**WORK REQUIRED**
Below are the records; copy every line in them that holds the string "none".

(INPUT DATA Opens)

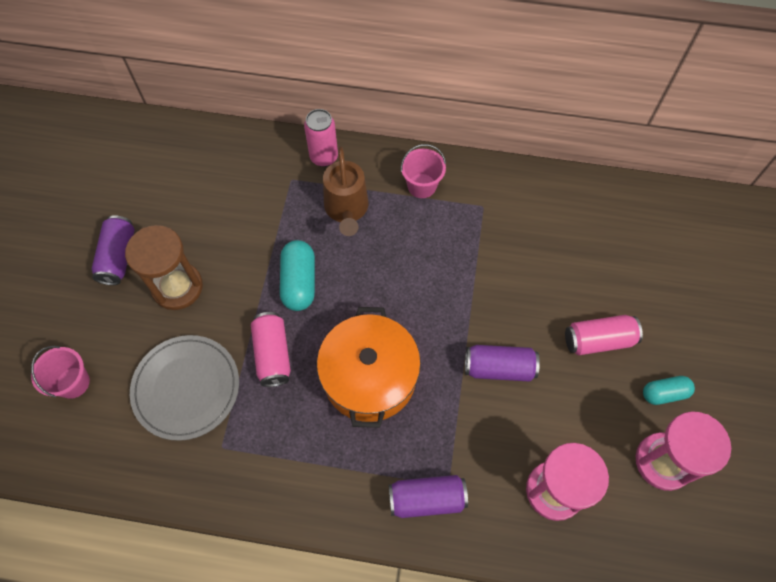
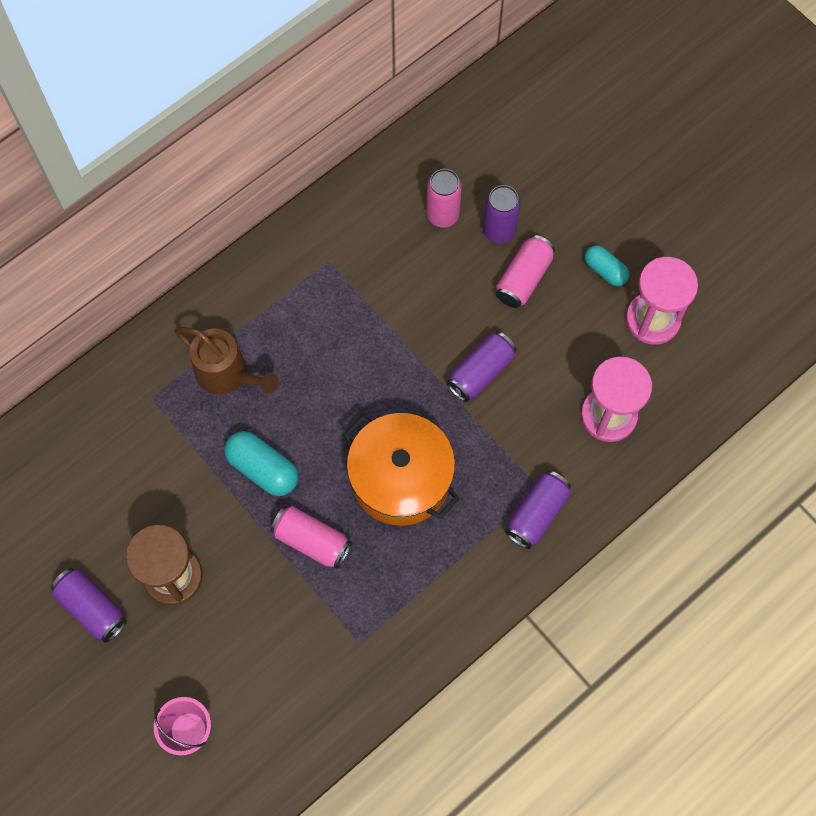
camera: 50 degrees left, 5 degrees up
(186, 388) = (280, 635): grey plate -> none
(324, 157) = (154, 351): pink can -> pink can (442, 215)
(421, 186) = (262, 293): pink bucket -> none
(616, 294) = (499, 231): none -> purple can
(664, 393) = (605, 270): turquoise capsule -> turquoise capsule turned 75 degrees counterclockwise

(INPUT DATA Closes)

**YOUR SOLUTION**
(186, 388) = (280, 635): grey plate -> none
(421, 186) = (262, 293): pink bucket -> none
(616, 294) = (499, 231): none -> purple can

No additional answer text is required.